(Beginning of EXTRACTED ENTRIES)

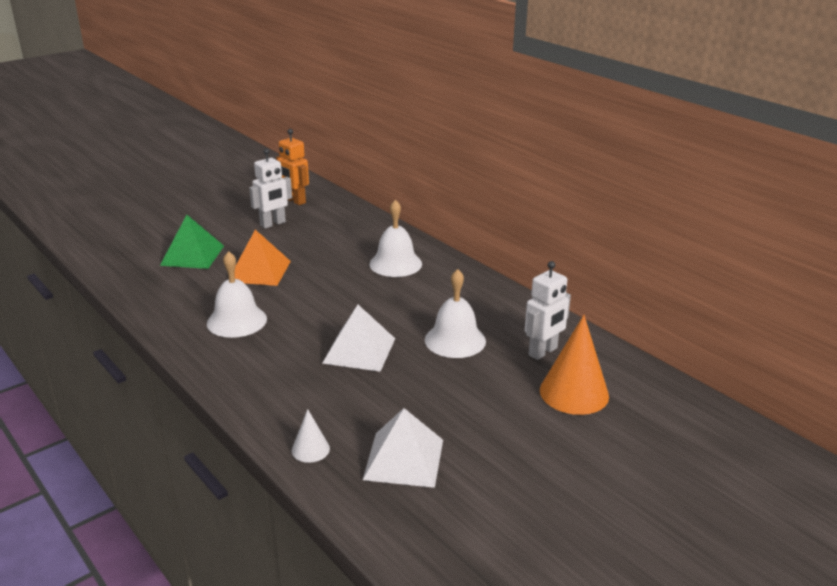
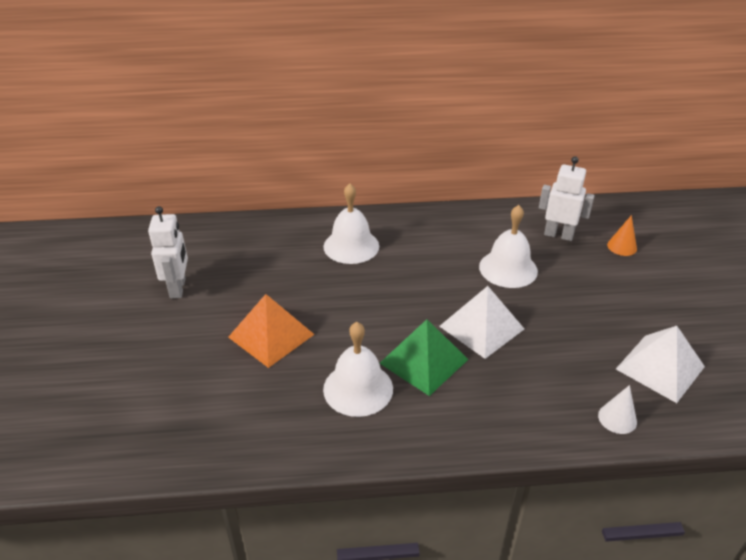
camera: 55 degrees left, 10 degrees up
(192, 255) = (177, 374): green pyramid -> green pyramid (424, 361)
(295, 201) = (145, 254): orange robot -> none
(543, 352) = (558, 235): white robot -> white robot turned 60 degrees counterclockwise
(574, 393) = (622, 246): orange cone -> orange cone, size x0.51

(End of EXTRACTED ENTRIES)

### INSTRUCTIONS TO FOLLOW
The records above are to be repeated exactly, with the pictures left out.

### THE ANSWER
camera: 55 degrees left, 10 degrees up
(192, 255) = (177, 374): green pyramid -> green pyramid (424, 361)
(295, 201) = (145, 254): orange robot -> none
(543, 352) = (558, 235): white robot -> white robot turned 60 degrees counterclockwise
(574, 393) = (622, 246): orange cone -> orange cone, size x0.51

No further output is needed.